───── SUPPLIED DATA ─────
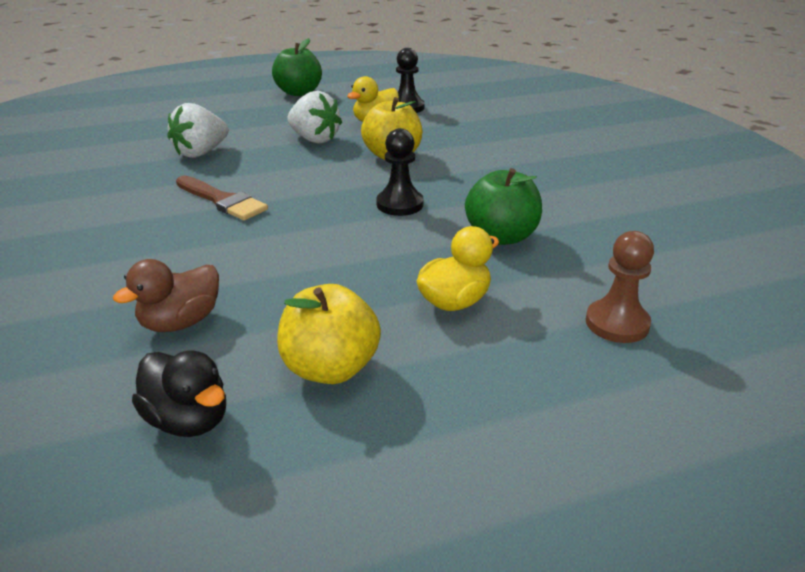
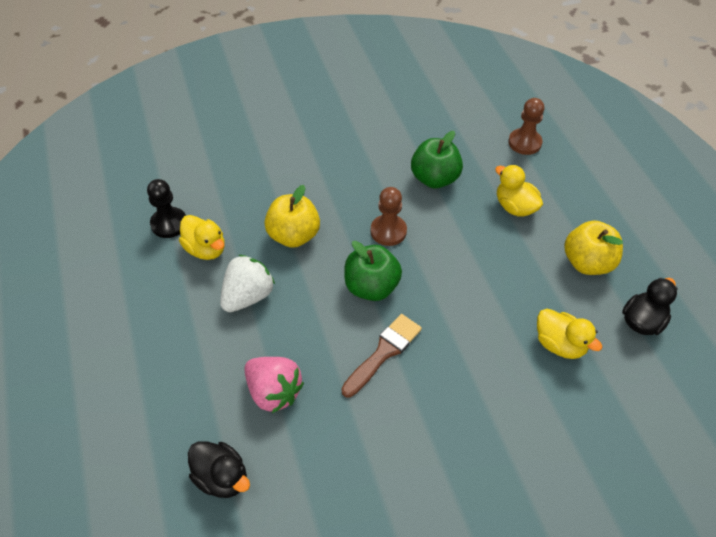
camera: 90 degrees left, 20 degrees up
(130, 138) = (222, 478): none -> black duck
(181, 322) = (559, 344): brown duck -> yellow duck
(201, 153) = (274, 392): white strawberry -> pink strawberry
(299, 93) = (95, 323): green apple -> green apple (371, 287)
(400, 204) = (388, 231): black pawn -> brown pawn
─────
TASK OBJECTIVE →
What this calls for is the material above set down exactly, pictures excluded.

TASK SOLUTION →
camera: 90 degrees left, 20 degrees up
(130, 138) = (222, 478): none -> black duck
(181, 322) = (559, 344): brown duck -> yellow duck
(201, 153) = (274, 392): white strawberry -> pink strawberry
(299, 93) = (95, 323): green apple -> green apple (371, 287)
(400, 204) = (388, 231): black pawn -> brown pawn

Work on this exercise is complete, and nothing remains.